--- Records provided Enclosed Below ---

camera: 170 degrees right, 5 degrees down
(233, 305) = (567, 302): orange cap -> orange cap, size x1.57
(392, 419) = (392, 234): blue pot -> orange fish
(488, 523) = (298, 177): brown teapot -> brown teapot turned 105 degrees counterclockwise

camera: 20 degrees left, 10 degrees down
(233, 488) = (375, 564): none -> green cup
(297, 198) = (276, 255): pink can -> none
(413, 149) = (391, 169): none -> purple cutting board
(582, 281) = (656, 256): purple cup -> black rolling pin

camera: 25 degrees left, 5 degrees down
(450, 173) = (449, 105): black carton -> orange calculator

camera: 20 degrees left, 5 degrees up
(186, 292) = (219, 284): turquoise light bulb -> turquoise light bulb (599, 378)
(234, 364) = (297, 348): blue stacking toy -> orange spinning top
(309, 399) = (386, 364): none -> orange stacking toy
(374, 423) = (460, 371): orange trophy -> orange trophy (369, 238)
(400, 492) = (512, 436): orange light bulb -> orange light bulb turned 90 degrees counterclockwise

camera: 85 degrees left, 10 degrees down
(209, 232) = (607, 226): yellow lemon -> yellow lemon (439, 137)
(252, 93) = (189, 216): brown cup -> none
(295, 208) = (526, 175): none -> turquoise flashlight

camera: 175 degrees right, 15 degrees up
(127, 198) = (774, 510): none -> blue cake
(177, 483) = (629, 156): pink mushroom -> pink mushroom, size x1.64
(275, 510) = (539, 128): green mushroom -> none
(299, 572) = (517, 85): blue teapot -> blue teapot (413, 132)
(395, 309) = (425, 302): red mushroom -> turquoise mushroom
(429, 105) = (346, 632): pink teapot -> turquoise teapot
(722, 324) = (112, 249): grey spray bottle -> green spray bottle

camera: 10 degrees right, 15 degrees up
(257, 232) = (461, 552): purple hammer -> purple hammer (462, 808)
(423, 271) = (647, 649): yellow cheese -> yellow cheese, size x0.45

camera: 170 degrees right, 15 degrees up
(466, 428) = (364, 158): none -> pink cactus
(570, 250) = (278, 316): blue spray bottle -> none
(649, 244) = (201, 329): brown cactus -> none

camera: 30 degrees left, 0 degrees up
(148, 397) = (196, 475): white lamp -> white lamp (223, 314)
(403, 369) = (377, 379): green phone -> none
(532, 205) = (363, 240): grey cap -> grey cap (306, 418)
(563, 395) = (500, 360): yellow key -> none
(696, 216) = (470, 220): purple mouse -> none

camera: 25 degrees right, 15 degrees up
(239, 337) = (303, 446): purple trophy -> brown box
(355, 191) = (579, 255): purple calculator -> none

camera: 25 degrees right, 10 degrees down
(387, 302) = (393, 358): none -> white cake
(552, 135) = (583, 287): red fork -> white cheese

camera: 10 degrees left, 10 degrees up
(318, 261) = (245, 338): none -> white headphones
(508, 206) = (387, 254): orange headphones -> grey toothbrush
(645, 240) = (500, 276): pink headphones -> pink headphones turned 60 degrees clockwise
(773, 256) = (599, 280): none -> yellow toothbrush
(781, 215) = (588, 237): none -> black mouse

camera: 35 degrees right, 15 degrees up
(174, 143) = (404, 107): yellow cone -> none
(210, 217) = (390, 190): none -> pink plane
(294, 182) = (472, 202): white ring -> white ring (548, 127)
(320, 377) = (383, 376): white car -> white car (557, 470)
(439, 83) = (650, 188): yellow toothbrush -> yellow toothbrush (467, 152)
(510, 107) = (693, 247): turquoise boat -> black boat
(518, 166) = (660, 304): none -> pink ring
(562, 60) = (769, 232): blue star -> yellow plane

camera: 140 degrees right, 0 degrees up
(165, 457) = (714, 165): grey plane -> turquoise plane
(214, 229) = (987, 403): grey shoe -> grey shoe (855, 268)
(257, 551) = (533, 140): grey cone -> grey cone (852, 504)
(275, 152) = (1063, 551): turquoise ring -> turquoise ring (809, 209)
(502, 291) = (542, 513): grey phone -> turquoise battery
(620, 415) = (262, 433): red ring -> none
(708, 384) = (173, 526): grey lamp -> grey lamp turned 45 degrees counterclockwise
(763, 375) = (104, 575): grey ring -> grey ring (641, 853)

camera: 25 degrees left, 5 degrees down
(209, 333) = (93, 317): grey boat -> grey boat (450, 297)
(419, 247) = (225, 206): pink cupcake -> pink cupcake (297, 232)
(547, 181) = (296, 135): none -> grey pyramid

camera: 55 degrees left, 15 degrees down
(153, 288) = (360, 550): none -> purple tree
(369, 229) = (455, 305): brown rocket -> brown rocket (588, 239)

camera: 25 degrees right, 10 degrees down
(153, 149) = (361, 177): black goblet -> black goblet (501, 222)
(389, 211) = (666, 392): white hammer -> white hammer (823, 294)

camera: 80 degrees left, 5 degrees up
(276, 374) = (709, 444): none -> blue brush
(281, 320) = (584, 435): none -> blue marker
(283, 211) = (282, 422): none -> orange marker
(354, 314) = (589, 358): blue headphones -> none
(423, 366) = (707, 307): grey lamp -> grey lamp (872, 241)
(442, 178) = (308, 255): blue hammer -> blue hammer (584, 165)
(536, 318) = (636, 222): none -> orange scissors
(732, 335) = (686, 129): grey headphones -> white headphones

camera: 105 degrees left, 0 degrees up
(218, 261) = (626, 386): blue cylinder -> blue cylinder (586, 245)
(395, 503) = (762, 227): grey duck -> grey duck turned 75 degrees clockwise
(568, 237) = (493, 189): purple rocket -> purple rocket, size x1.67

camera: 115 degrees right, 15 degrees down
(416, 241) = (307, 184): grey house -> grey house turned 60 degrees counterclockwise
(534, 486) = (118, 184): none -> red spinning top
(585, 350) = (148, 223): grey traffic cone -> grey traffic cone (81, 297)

--- End of Enclosed Records provided ---

Task goal = All records are to be printed again, exactly and completely.

Exercise output =
camera: 170 degrees right, 5 degrees down
(233, 305) = (567, 302): orange cap -> orange cap, size x1.57
(392, 419) = (392, 234): blue pot -> orange fish
(488, 523) = (298, 177): brown teapot -> brown teapot turned 105 degrees counterclockwise

camera: 20 degrees left, 10 degrees down
(233, 488) = (375, 564): none -> green cup
(297, 198) = (276, 255): pink can -> none
(413, 149) = (391, 169): none -> purple cutting board
(582, 281) = (656, 256): purple cup -> black rolling pin

camera: 25 degrees left, 5 degrees down
(450, 173) = (449, 105): black carton -> orange calculator

camera: 20 degrees left, 5 degrees up
(186, 292) = (219, 284): turquoise light bulb -> turquoise light bulb (599, 378)
(234, 364) = (297, 348): blue stacking toy -> orange spinning top
(309, 399) = (386, 364): none -> orange stacking toy
(374, 423) = (460, 371): orange trophy -> orange trophy (369, 238)
(400, 492) = (512, 436): orange light bulb -> orange light bulb turned 90 degrees counterclockwise

camera: 85 degrees left, 10 degrees down
(209, 232) = (607, 226): yellow lemon -> yellow lemon (439, 137)
(252, 93) = (189, 216): brown cup -> none
(295, 208) = (526, 175): none -> turquoise flashlight

camera: 175 degrees right, 15 degrees up
(127, 198) = (774, 510): none -> blue cake
(177, 483) = (629, 156): pink mushroom -> pink mushroom, size x1.64
(275, 510) = (539, 128): green mushroom -> none
(299, 572) = (517, 85): blue teapot -> blue teapot (413, 132)
(395, 309) = (425, 302): red mushroom -> turquoise mushroom
(429, 105) = (346, 632): pink teapot -> turquoise teapot
(722, 324) = (112, 249): grey spray bottle -> green spray bottle

camera: 10 degrees right, 15 degrees up
(257, 232) = (461, 552): purple hammer -> purple hammer (462, 808)
(423, 271) = (647, 649): yellow cheese -> yellow cheese, size x0.45

camera: 170 degrees right, 15 degrees up
(466, 428) = (364, 158): none -> pink cactus
(570, 250) = (278, 316): blue spray bottle -> none
(649, 244) = (201, 329): brown cactus -> none

camera: 30 degrees left, 0 degrees up
(148, 397) = (196, 475): white lamp -> white lamp (223, 314)
(403, 369) = (377, 379): green phone -> none
(532, 205) = (363, 240): grey cap -> grey cap (306, 418)
(563, 395) = (500, 360): yellow key -> none
(696, 216) = (470, 220): purple mouse -> none

camera: 25 degrees right, 15 degrees up
(239, 337) = (303, 446): purple trophy -> brown box
(355, 191) = (579, 255): purple calculator -> none

camera: 25 degrees right, 10 degrees down
(387, 302) = (393, 358): none -> white cake
(552, 135) = (583, 287): red fork -> white cheese

camera: 10 degrees left, 10 degrees up
(318, 261) = (245, 338): none -> white headphones
(508, 206) = (387, 254): orange headphones -> grey toothbrush
(645, 240) = (500, 276): pink headphones -> pink headphones turned 60 degrees clockwise
(773, 256) = (599, 280): none -> yellow toothbrush
(781, 215) = (588, 237): none -> black mouse

camera: 35 degrees right, 15 degrees up
(174, 143) = (404, 107): yellow cone -> none
(210, 217) = (390, 190): none -> pink plane
(294, 182) = (472, 202): white ring -> white ring (548, 127)
(320, 377) = (383, 376): white car -> white car (557, 470)
(439, 83) = (650, 188): yellow toothbrush -> yellow toothbrush (467, 152)
(510, 107) = (693, 247): turquoise boat -> black boat
(518, 166) = (660, 304): none -> pink ring
(562, 60) = (769, 232): blue star -> yellow plane

camera: 140 degrees right, 0 degrees up
(165, 457) = (714, 165): grey plane -> turquoise plane
(214, 229) = (987, 403): grey shoe -> grey shoe (855, 268)
(257, 551) = (533, 140): grey cone -> grey cone (852, 504)
(275, 152) = (1063, 551): turquoise ring -> turquoise ring (809, 209)
(502, 291) = (542, 513): grey phone -> turquoise battery
(620, 415) = (262, 433): red ring -> none
(708, 384) = (173, 526): grey lamp -> grey lamp turned 45 degrees counterclockwise
(763, 375) = (104, 575): grey ring -> grey ring (641, 853)

camera: 25 degrees left, 5 degrees down
(209, 333) = (93, 317): grey boat -> grey boat (450, 297)
(419, 247) = (225, 206): pink cupcake -> pink cupcake (297, 232)
(547, 181) = (296, 135): none -> grey pyramid

camera: 55 degrees left, 15 degrees down
(153, 288) = (360, 550): none -> purple tree
(369, 229) = (455, 305): brown rocket -> brown rocket (588, 239)

camera: 25 degrees right, 10 degrees down
(153, 149) = (361, 177): black goblet -> black goblet (501, 222)
(389, 211) = (666, 392): white hammer -> white hammer (823, 294)

camera: 80 degrees left, 5 degrees up
(276, 374) = (709, 444): none -> blue brush
(281, 320) = (584, 435): none -> blue marker
(283, 211) = (282, 422): none -> orange marker
(354, 314) = (589, 358): blue headphones -> none
(423, 366) = (707, 307): grey lamp -> grey lamp (872, 241)
(442, 178) = (308, 255): blue hammer -> blue hammer (584, 165)
(536, 318) = (636, 222): none -> orange scissors
(732, 335) = (686, 129): grey headphones -> white headphones

camera: 105 degrees left, 0 degrees up
(218, 261) = (626, 386): blue cylinder -> blue cylinder (586, 245)
(395, 503) = (762, 227): grey duck -> grey duck turned 75 degrees clockwise
(568, 237) = (493, 189): purple rocket -> purple rocket, size x1.67

camera: 115 degrees right, 15 degrees down
(416, 241) = (307, 184): grey house -> grey house turned 60 degrees counterclockwise
(534, 486) = (118, 184): none -> red spinning top
(585, 350) = (148, 223): grey traffic cone -> grey traffic cone (81, 297)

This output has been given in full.